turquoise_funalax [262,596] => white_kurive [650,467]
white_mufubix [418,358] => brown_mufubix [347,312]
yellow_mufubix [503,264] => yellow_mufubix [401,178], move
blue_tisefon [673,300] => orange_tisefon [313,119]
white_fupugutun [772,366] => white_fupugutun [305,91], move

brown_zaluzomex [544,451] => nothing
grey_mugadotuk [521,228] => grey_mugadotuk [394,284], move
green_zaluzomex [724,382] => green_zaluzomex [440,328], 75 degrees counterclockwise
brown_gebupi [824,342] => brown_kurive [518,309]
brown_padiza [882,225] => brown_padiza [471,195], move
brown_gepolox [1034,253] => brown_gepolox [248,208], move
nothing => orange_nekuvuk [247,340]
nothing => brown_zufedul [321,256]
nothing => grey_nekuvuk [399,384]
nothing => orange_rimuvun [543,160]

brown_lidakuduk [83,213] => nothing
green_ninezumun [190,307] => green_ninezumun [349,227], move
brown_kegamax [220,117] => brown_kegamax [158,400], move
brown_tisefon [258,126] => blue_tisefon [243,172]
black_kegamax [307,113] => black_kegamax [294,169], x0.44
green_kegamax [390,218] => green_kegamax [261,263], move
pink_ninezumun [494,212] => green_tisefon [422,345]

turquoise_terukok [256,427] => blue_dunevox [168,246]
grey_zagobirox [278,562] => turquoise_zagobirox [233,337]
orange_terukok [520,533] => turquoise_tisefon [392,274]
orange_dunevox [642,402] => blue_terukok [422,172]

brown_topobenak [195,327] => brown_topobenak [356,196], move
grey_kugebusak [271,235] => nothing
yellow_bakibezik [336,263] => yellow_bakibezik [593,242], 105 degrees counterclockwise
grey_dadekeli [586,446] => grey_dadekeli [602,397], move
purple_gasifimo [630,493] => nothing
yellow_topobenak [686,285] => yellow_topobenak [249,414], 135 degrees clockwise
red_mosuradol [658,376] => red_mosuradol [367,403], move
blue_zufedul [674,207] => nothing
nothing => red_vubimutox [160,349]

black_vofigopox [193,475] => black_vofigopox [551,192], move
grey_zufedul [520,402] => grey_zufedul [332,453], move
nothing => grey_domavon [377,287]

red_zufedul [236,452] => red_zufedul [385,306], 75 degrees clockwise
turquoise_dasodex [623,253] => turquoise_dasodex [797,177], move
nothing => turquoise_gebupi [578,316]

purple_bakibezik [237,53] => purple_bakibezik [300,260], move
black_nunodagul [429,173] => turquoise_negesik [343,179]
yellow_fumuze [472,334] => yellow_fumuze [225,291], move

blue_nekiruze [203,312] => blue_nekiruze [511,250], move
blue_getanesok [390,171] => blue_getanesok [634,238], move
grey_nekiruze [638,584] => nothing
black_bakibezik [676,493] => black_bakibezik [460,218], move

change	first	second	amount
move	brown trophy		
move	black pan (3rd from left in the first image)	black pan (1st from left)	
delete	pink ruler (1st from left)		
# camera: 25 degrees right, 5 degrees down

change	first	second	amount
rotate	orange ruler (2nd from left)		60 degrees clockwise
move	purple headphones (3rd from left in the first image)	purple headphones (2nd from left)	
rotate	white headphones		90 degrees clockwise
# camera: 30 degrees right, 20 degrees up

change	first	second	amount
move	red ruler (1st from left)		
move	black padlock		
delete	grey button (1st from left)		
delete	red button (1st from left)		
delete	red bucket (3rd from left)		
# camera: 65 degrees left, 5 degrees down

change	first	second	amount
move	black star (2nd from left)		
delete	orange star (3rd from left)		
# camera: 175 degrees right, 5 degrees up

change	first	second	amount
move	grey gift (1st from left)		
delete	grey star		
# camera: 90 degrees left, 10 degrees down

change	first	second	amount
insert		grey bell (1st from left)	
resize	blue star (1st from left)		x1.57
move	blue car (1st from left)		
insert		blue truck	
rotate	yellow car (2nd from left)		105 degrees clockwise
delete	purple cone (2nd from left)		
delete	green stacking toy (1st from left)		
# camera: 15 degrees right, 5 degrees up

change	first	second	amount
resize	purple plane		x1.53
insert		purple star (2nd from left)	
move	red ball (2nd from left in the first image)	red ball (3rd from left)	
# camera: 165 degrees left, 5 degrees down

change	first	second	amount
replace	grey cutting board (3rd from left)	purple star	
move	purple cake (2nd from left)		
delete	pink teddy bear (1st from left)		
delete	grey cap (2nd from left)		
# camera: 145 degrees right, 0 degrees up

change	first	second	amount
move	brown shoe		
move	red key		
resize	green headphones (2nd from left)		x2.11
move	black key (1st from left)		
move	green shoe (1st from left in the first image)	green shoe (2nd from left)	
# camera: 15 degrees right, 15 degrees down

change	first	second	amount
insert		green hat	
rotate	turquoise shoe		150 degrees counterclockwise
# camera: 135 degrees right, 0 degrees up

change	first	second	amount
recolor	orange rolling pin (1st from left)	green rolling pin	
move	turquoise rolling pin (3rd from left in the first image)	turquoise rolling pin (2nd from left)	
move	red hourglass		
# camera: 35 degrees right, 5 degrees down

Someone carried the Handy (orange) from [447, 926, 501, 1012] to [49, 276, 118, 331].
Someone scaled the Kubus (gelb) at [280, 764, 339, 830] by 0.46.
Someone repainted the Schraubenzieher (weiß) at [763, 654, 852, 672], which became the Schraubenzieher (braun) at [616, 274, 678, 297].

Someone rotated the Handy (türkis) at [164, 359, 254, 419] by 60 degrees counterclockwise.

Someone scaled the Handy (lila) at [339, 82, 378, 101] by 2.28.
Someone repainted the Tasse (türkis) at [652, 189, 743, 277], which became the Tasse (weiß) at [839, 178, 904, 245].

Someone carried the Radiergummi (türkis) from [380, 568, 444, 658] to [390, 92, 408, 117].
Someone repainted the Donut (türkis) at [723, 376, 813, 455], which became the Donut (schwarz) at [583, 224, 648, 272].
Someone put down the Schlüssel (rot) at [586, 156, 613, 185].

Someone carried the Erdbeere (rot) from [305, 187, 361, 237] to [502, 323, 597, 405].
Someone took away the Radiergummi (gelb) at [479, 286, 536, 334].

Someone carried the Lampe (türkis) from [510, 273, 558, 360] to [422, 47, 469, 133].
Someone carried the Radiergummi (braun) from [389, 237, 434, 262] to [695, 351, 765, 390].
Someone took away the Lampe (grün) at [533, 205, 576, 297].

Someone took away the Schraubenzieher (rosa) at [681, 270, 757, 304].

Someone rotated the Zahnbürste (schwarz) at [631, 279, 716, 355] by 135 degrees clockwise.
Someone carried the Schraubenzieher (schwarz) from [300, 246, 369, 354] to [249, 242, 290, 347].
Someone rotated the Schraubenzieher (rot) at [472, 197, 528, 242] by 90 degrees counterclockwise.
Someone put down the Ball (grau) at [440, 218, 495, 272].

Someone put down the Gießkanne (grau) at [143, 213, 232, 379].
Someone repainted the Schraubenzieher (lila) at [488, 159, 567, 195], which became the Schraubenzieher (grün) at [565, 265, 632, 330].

#### [TASK DESCRIPTION]
The records above must be retyped in full, exactly.

#### [YOUR SOLUTION]
turquoise_funalax [262,596] => white_kurive [650,467]
white_mufubix [418,358] => brown_mufubix [347,312]
yellow_mufubix [503,264] => yellow_mufubix [401,178], move
blue_tisefon [673,300] => orange_tisefon [313,119]
white_fupugutun [772,366] => white_fupugutun [305,91], move

brown_zaluzomex [544,451] => nothing
grey_mugadotuk [521,228] => grey_mugadotuk [394,284], move
green_zaluzomex [724,382] => green_zaluzomex [440,328], 75 degrees counterclockwise
brown_gebupi [824,342] => brown_kurive [518,309]
brown_padiza [882,225] => brown_padiza [471,195], move
brown_gepolox [1034,253] => brown_gepolox [248,208], move
nothing => orange_nekuvuk [247,340]
nothing => brown_zufedul [321,256]
nothing => grey_nekuvuk [399,384]
nothing => orange_rimuvun [543,160]

brown_lidakuduk [83,213] => nothing
green_ninezumun [190,307] => green_ninezumun [349,227], move
brown_kegamax [220,117] => brown_kegamax [158,400], move
brown_tisefon [258,126] => blue_tisefon [243,172]
black_kegamax [307,113] => black_kegamax [294,169], x0.44
green_kegamax [390,218] => green_kegamax [261,263], move
pink_ninezumun [494,212] => green_tisefon [422,345]

turquoise_terukok [256,427] => blue_dunevox [168,246]
grey_zagobirox [278,562] => turquoise_zagobirox [233,337]
orange_terukok [520,533] => turquoise_tisefon [392,274]
orange_dunevox [642,402] => blue_terukok [422,172]

brown_topobenak [195,327] => brown_topobenak [356,196], move
grey_kugebusak [271,235] => nothing
yellow_bakibezik [336,263] => yellow_bakibezik [593,242], 105 degrees counterclockwise
grey_dadekeli [586,446] => grey_dadekeli [602,397], move
purple_gasifimo [630,493] => nothing
yellow_topobenak [686,285] => yellow_topobenak [249,414], 135 degrees clockwise
red_mosuradol [658,376] => red_mosuradol [367,403], move
blue_zufedul [674,207] => nothing
nothing => red_vubimutox [160,349]

black_vofigopox [193,475] => black_vofigopox [551,192], move
grey_zufedul [520,402] => grey_zufedul [332,453], move
nothing => grey_domavon [377,287]

red_zufedul [236,452] => red_zufedul [385,306], 75 degrees clockwise
turquoise_dasodex [623,253] => turquoise_dasodex [797,177], move
nothing => turquoise_gebupi [578,316]

purple_bakibezik [237,53] => purple_bakibezik [300,260], move
black_nunodagul [429,173] => turquoise_negesik [343,179]
yellow_fumuze [472,334] => yellow_fumuze [225,291], move

blue_nekiruze [203,312] => blue_nekiruze [511,250], move
blue_getanesok [390,171] => blue_getanesok [634,238], move
grey_nekiruze [638,584] => nothing
black_bakibezik [676,493] => black_bakibezik [460,218], move

change	first	second	amount
move	brown trophy		
move	black pan (3rd from left in the first image)	black pan (1st from left)	
delete	pink ruler (1st from left)		
# camera: 25 degrees right, 5 degrees down

change	first	second	amount
rotate	orange ruler (2nd from left)		60 degrees clockwise
move	purple headphones (3rd from left in the first image)	purple headphones (2nd from left)	
rotate	white headphones		90 degrees clockwise
# camera: 30 degrees right, 20 degrees up

change	first	second	amount
move	red ruler (1st from left)		
move	black padlock		
delete	grey button (1st from left)		
delete	red button (1st from left)		
delete	red bucket (3rd from left)		
# camera: 65 degrees left, 5 degrees down

change	first	second	amount
move	black star (2nd from left)		
delete	orange star (3rd from left)		
# camera: 175 degrees right, 5 degrees up

change	first	second	amount
move	grey gift (1st from left)		
delete	grey star		
# camera: 90 degrees left, 10 degrees down

change	first	second	amount
insert		grey bell (1st from left)	
resize	blue star (1st from left)		x1.57
move	blue car (1st from left)		
insert		blue truck	
rotate	yellow car (2nd from left)		105 degrees clockwise
delete	purple cone (2nd from left)		
delete	green stacking toy (1st from left)		
# camera: 15 degrees right, 5 degrees up

change	first	second	amount
resize	purple plane		x1.53
insert		purple star (2nd from left)	
move	red ball (2nd from left in the first image)	red ball (3rd from left)	
# camera: 165 degrees left, 5 degrees down

change	first	second	amount
replace	grey cutting board (3rd from left)	purple star	
move	purple cake (2nd from left)		
delete	pink teddy bear (1st from left)		
delete	grey cap (2nd from left)		
# camera: 145 degrees right, 0 degrees up

change	first	second	amount
move	brown shoe		
move	red key		
resize	green headphones (2nd from left)		x2.11
move	black key (1st from left)		
move	green shoe (1st from left in the first image)	green shoe (2nd from left)	
# camera: 15 degrees right, 15 degrees down

change	first	second	amount
insert		green hat	
rotate	turquoise shoe		150 degrees counterclockwise
# camera: 135 degrees right, 0 degrees up

change	first	second	amount
recolor	orange rolling pin (1st from left)	green rolling pin	
move	turquoise rolling pin (3rd from left in the first image)	turquoise rolling pin (2nd from left)	
move	red hourglass		
# camera: 35 degrees right, 5 degrees down

Someone carried the Handy (orange) from [447, 926, 501, 1012] to [49, 276, 118, 331].
Someone scaled the Kubus (gelb) at [280, 764, 339, 830] by 0.46.
Someone repainted the Schraubenzieher (weiß) at [763, 654, 852, 672], which became the Schraubenzieher (braun) at [616, 274, 678, 297].

Someone rotated the Handy (türkis) at [164, 359, 254, 419] by 60 degrees counterclockwise.

Someone scaled the Handy (lila) at [339, 82, 378, 101] by 2.28.
Someone repainted the Tasse (türkis) at [652, 189, 743, 277], which became the Tasse (weiß) at [839, 178, 904, 245].

Someone carried the Radiergummi (türkis) from [380, 568, 444, 658] to [390, 92, 408, 117].
Someone repainted the Donut (türkis) at [723, 376, 813, 455], which became the Donut (schwarz) at [583, 224, 648, 272].
Someone put down the Schlüssel (rot) at [586, 156, 613, 185].

Someone carried the Erdbeere (rot) from [305, 187, 361, 237] to [502, 323, 597, 405].
Someone took away the Radiergummi (gelb) at [479, 286, 536, 334].

Someone carried the Lampe (türkis) from [510, 273, 558, 360] to [422, 47, 469, 133].
Someone carried the Radiergummi (braun) from [389, 237, 434, 262] to [695, 351, 765, 390].
Someone took away the Lampe (grün) at [533, 205, 576, 297].

Someone took away the Schraubenzieher (rosa) at [681, 270, 757, 304].

Someone rotated the Zahnbürste (schwarz) at [631, 279, 716, 355] by 135 degrees clockwise.
Someone carried the Schraubenzieher (schwarz) from [300, 246, 369, 354] to [249, 242, 290, 347].
Someone rotated the Schraubenzieher (rot) at [472, 197, 528, 242] by 90 degrees counterclockwise.
Someone put down the Ball (grau) at [440, 218, 495, 272].

Someone put down the Gießkanne (grau) at [143, 213, 232, 379].
Someone repainted the Schraubenzieher (lila) at [488, 159, 567, 195], which became the Schraubenzieher (grün) at [565, 265, 632, 330].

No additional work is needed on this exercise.